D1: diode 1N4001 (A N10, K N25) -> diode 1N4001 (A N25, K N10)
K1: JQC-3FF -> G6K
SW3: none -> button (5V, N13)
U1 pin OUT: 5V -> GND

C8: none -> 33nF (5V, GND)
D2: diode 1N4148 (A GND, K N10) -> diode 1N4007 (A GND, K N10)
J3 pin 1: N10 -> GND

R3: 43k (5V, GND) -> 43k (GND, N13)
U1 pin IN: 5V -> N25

---

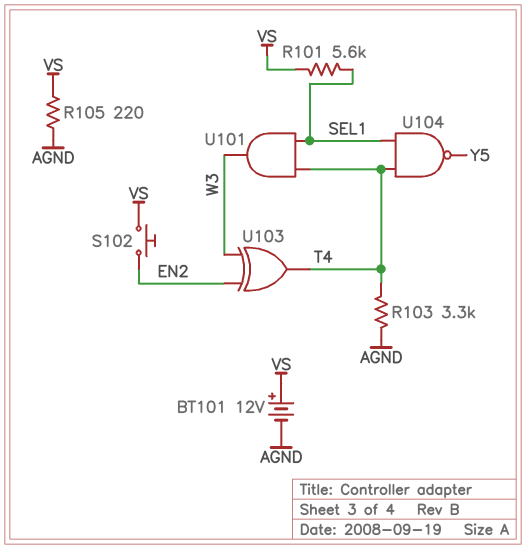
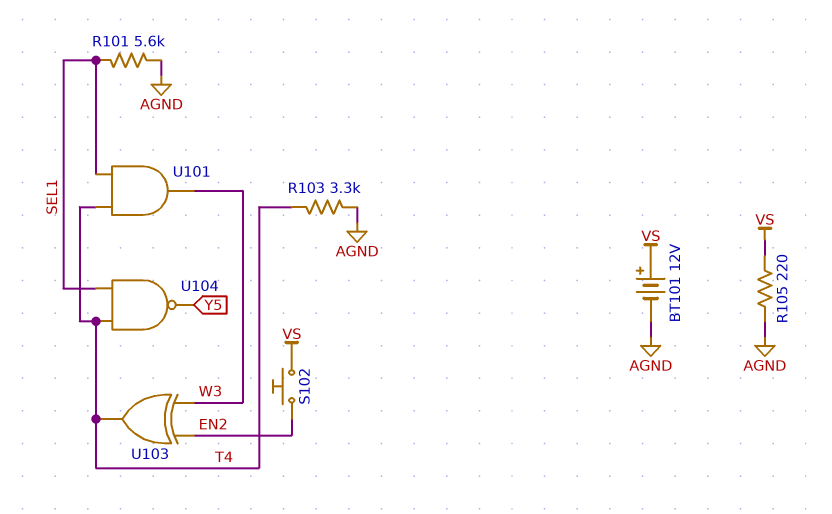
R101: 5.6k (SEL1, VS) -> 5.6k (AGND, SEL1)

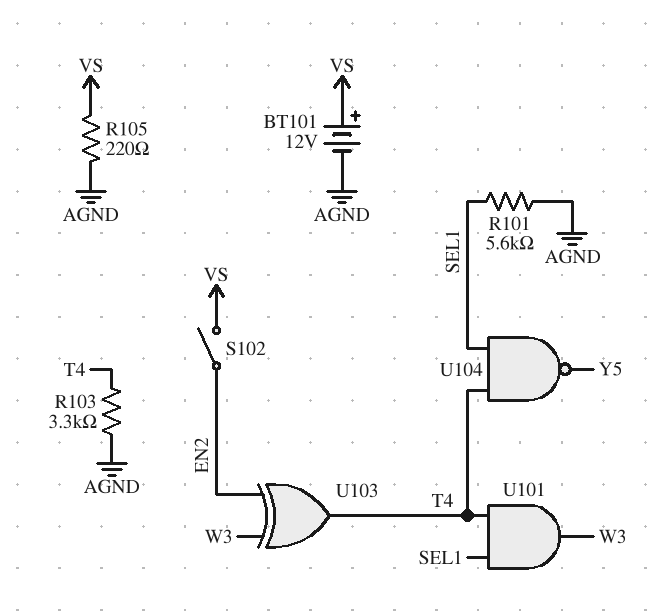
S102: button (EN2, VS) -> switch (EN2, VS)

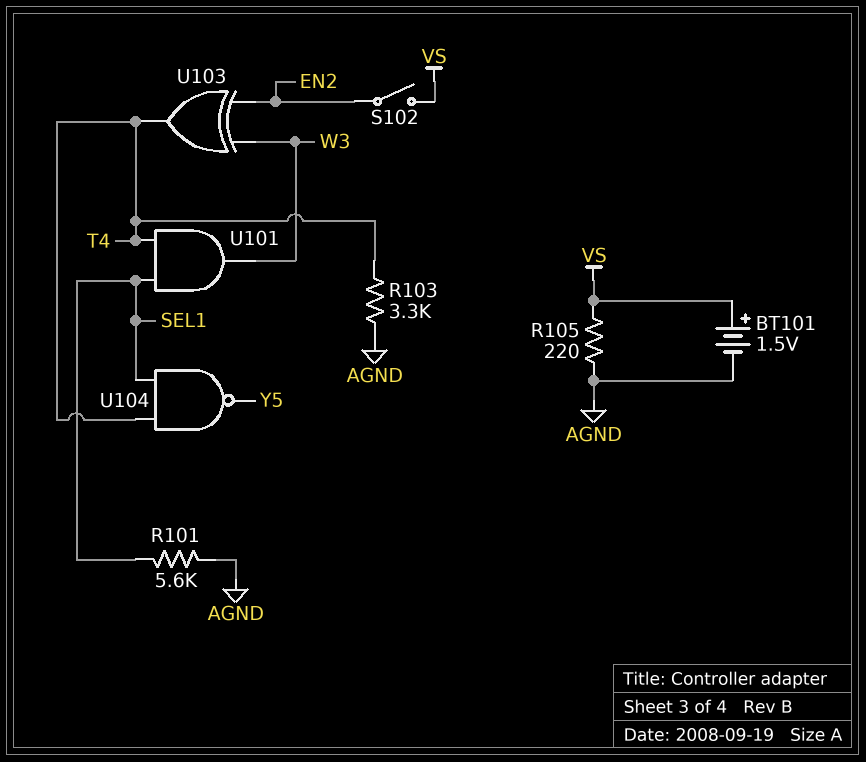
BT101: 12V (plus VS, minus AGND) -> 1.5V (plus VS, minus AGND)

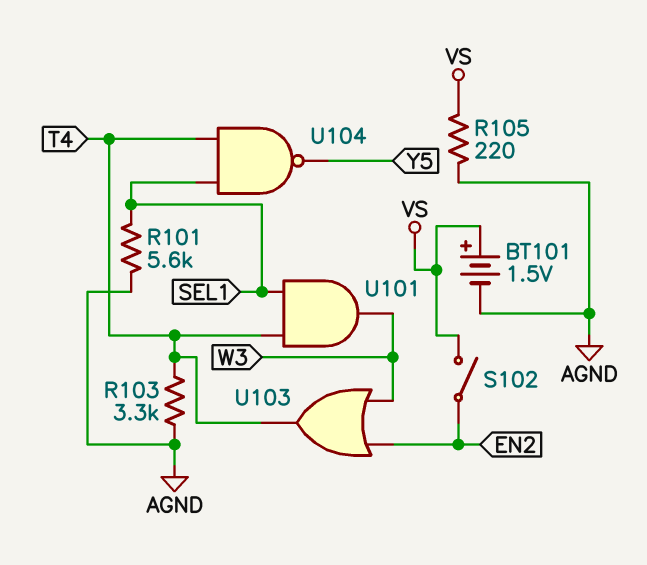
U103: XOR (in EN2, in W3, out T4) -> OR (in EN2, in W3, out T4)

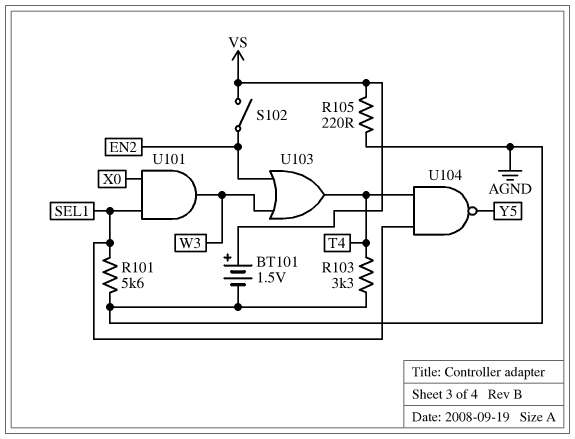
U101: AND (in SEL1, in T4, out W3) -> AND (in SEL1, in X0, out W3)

■ Problem requirements
Would you print exactly and only the lines of the material above that run from the line with "D1: diode 1N4001" through the line with "U1 pin IN: 5V -> N25", both included?

■ Result for this task
D1: diode 1N4001 (A N10, K N25) -> diode 1N4001 (A N25, K N10)
K1: JQC-3FF -> G6K
SW3: none -> button (5V, N13)
U1 pin OUT: 5V -> GND

C8: none -> 33nF (5V, GND)
D2: diode 1N4148 (A GND, K N10) -> diode 1N4007 (A GND, K N10)
J3 pin 1: N10 -> GND

R3: 43k (5V, GND) -> 43k (GND, N13)
U1 pin IN: 5V -> N25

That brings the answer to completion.